- _TASK TO CARRY OUT_
A single number is wanted: how many lines of the data include the string "spool".

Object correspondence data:
· · · · ·
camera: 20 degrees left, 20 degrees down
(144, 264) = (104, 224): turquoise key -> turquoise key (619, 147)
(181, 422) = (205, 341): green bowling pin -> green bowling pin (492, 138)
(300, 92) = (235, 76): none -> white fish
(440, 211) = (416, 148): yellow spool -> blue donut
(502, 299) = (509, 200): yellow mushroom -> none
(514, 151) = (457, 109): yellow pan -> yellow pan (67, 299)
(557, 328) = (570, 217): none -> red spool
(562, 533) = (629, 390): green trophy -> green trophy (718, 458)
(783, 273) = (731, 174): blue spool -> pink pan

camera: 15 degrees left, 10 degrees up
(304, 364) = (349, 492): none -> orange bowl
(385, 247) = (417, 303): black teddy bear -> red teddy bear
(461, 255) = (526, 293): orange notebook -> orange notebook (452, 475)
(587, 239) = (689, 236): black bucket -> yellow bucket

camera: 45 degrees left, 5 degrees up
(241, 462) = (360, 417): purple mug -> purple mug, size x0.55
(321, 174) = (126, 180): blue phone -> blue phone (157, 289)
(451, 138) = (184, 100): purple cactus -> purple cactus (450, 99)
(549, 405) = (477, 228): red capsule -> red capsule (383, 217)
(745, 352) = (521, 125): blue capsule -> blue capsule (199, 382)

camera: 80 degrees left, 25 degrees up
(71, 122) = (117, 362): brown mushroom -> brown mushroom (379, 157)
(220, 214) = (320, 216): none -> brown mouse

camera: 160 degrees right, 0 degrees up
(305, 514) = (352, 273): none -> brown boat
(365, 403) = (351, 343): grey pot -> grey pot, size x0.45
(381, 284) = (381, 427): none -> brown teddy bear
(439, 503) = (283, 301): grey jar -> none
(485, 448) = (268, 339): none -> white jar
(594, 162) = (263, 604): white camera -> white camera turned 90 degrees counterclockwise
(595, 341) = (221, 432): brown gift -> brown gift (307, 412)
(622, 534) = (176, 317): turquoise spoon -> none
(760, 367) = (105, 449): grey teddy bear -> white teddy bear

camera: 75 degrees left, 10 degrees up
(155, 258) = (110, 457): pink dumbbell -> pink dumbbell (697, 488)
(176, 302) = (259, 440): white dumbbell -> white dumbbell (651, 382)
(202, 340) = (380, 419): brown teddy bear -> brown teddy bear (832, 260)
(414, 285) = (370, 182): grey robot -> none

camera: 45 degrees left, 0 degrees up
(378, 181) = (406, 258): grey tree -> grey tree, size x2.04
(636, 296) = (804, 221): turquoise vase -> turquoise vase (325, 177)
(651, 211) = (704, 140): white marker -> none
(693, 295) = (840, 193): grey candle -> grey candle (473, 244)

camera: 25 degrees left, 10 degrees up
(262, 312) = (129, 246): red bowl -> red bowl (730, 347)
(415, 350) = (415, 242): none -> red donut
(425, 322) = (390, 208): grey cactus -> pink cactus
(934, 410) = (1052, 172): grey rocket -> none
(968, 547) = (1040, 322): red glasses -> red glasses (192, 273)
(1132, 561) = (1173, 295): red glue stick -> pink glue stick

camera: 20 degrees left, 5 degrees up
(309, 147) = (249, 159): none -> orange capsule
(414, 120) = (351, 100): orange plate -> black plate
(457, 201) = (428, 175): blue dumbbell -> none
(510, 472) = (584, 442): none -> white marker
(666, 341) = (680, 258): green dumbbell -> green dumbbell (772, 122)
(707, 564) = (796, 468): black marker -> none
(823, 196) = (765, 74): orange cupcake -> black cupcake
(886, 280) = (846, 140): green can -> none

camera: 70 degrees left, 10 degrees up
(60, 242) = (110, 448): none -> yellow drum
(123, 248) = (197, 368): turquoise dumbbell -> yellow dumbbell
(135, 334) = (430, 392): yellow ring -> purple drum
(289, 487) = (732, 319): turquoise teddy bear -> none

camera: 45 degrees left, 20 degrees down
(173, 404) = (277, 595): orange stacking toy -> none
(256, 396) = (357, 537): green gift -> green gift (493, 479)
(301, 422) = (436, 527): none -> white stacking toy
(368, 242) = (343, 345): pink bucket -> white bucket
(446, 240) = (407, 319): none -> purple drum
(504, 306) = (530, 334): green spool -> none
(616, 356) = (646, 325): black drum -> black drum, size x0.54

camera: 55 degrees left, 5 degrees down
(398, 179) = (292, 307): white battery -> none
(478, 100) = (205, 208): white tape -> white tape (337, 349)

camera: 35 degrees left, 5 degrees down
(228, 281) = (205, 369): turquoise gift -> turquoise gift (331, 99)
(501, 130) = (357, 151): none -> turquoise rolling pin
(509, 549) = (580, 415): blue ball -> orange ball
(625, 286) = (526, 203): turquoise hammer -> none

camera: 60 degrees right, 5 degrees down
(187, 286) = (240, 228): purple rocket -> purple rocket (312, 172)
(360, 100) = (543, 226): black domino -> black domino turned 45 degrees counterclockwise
· · · · ·
- _ANSWER FOR THIS EXERCISE_
4